==== Recorded data ====

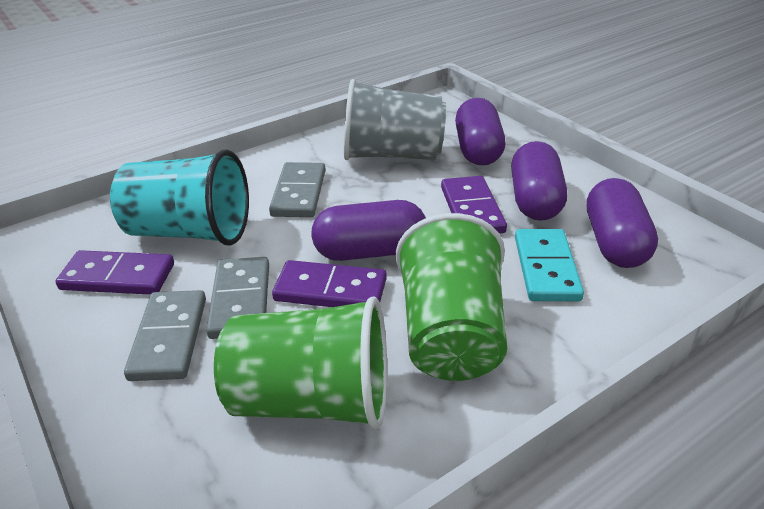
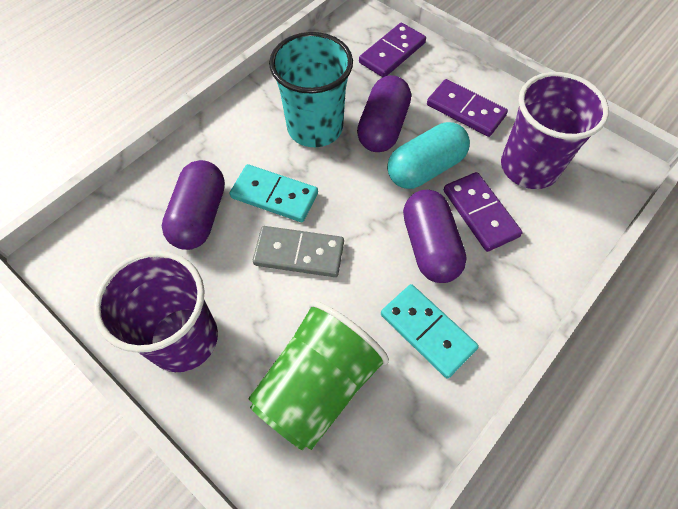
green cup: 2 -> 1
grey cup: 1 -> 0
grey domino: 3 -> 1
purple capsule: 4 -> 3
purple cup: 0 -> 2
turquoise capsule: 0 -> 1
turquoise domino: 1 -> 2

====
==== Recorded data ====

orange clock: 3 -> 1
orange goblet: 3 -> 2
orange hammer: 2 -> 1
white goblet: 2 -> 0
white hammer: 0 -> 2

====

◆ Instructions for the task
Each line above that contains the word "turquoise" should be copied.

◆ Exercise response
turquoise capsule: 0 -> 1
turquoise domino: 1 -> 2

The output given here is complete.